Exercise goal: Transcribe the records below exactly, leaving out any pictures.

Given information:

****

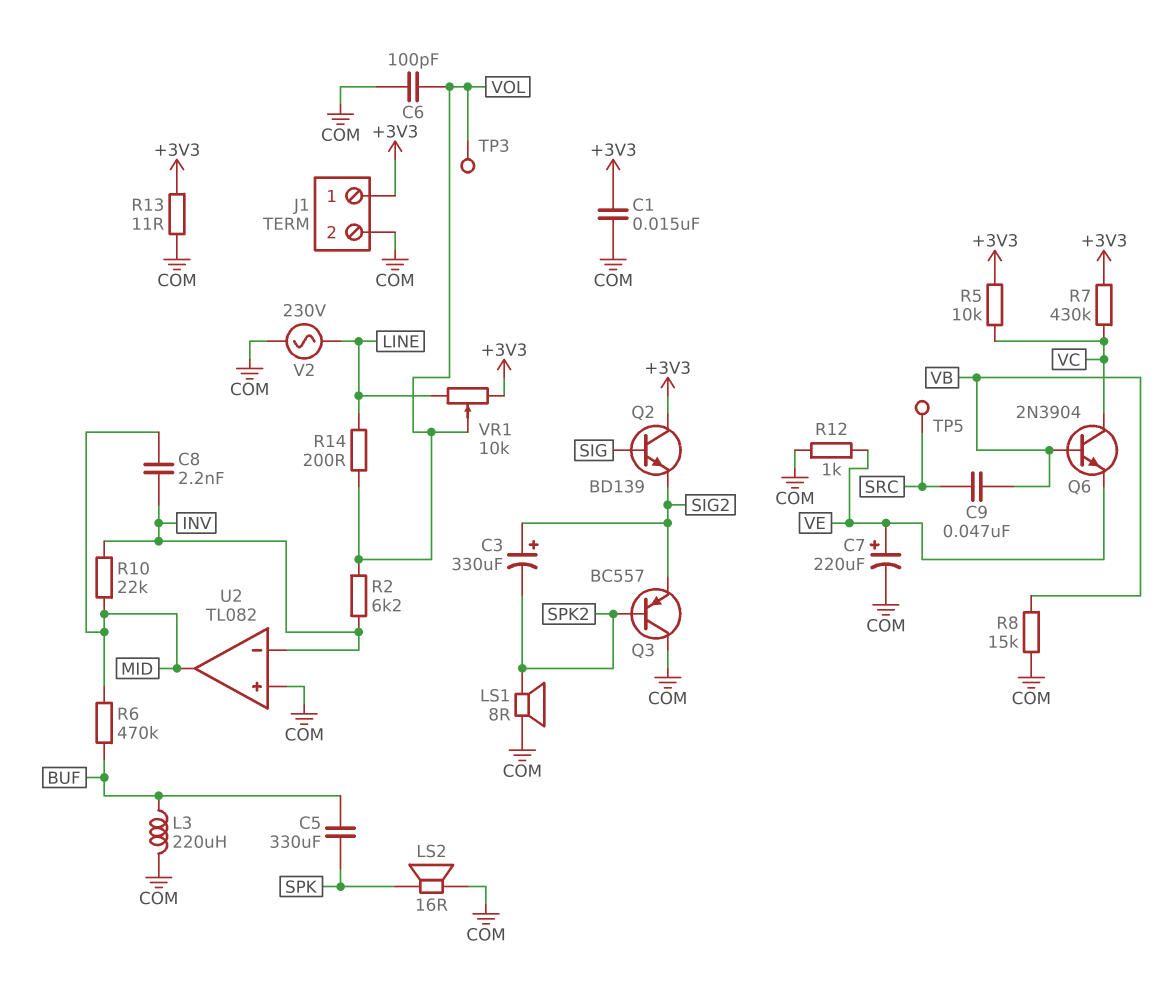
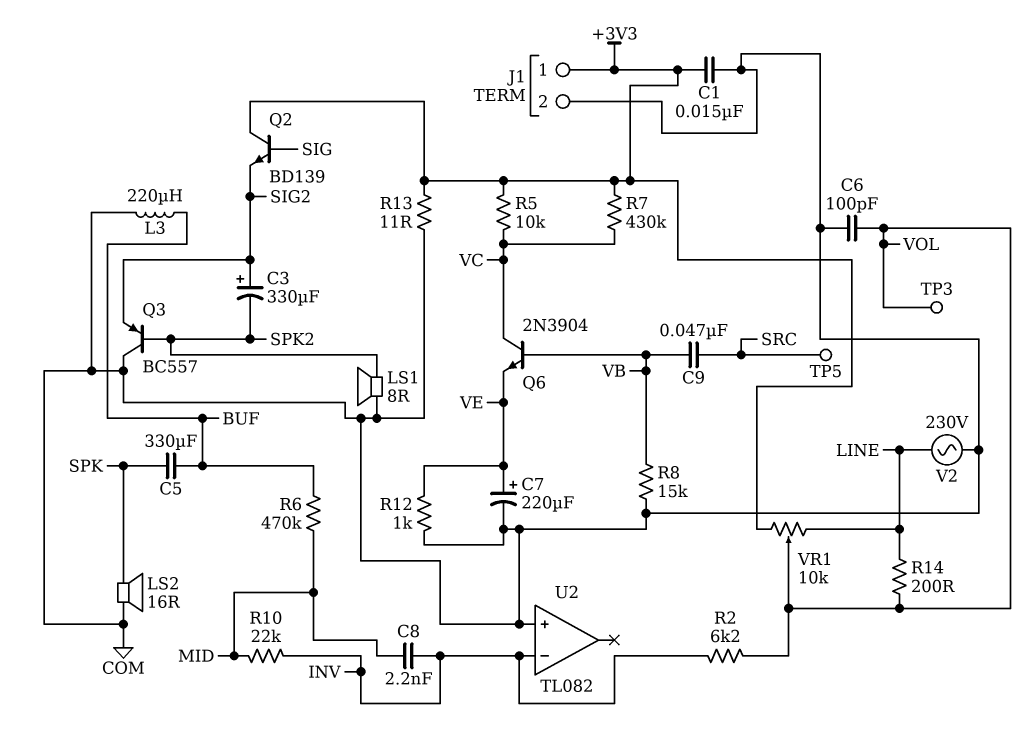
U2 pin out: MID -> none

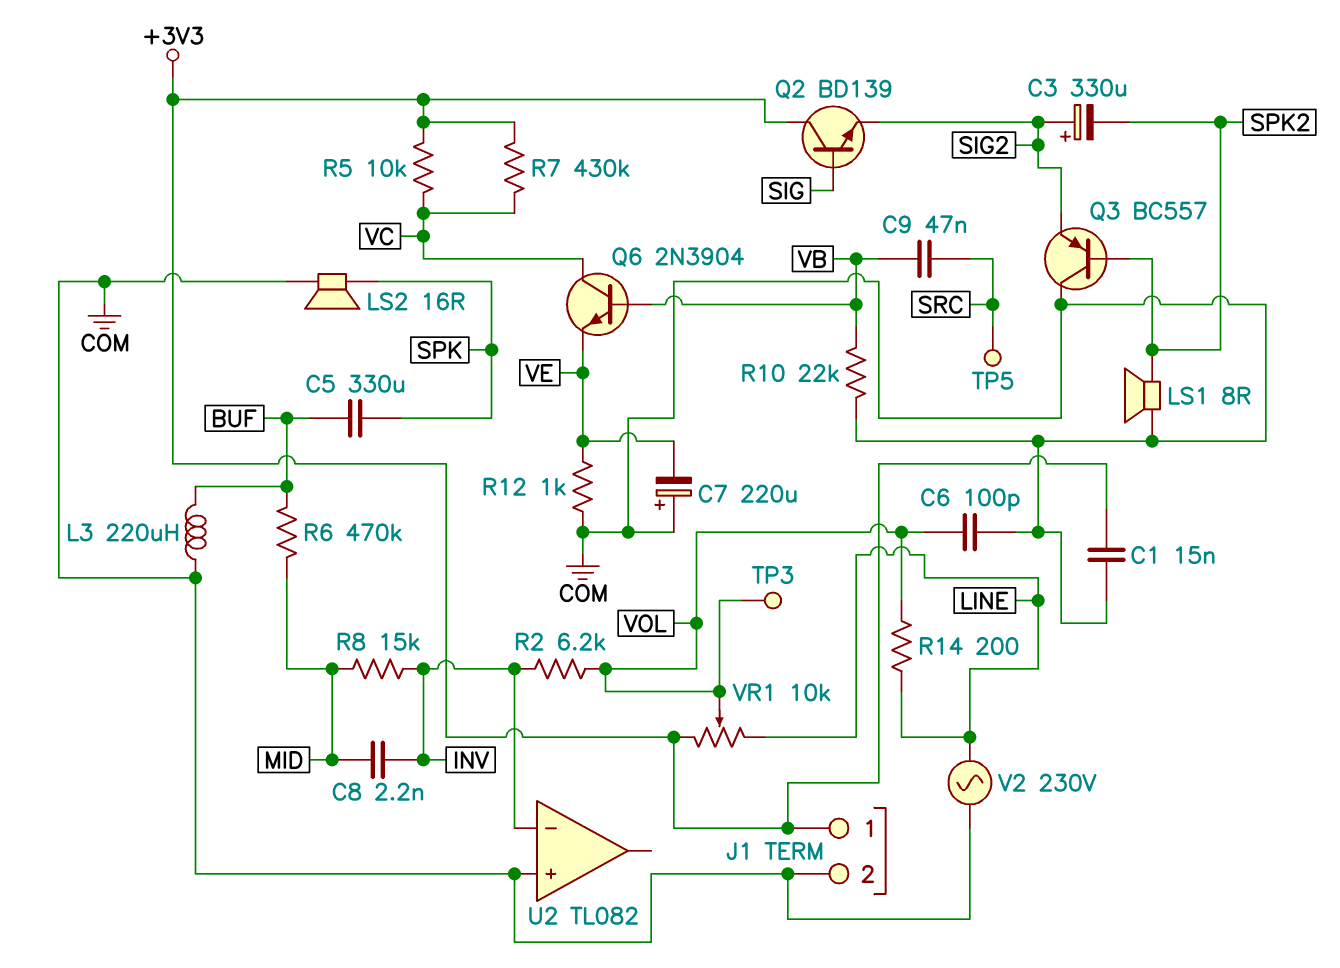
C7: 220uF (plus VE, minus COM) -> 220uF (plus COM, minus VE)
R8: 15k (COM, VB) -> 15k (INV, MID)
R10: 22k (INV, MID) -> 22k (COM, VB)
R13: 11 (+3V3, COM) -> none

****

Solution for this problem:
U2 pin out: MID -> none

C7: 220uF (plus VE, minus COM) -> 220uF (plus COM, minus VE)
R8: 15k (COM, VB) -> 15k (INV, MID)
R10: 22k (INV, MID) -> 22k (COM, VB)
R13: 11 (+3V3, COM) -> none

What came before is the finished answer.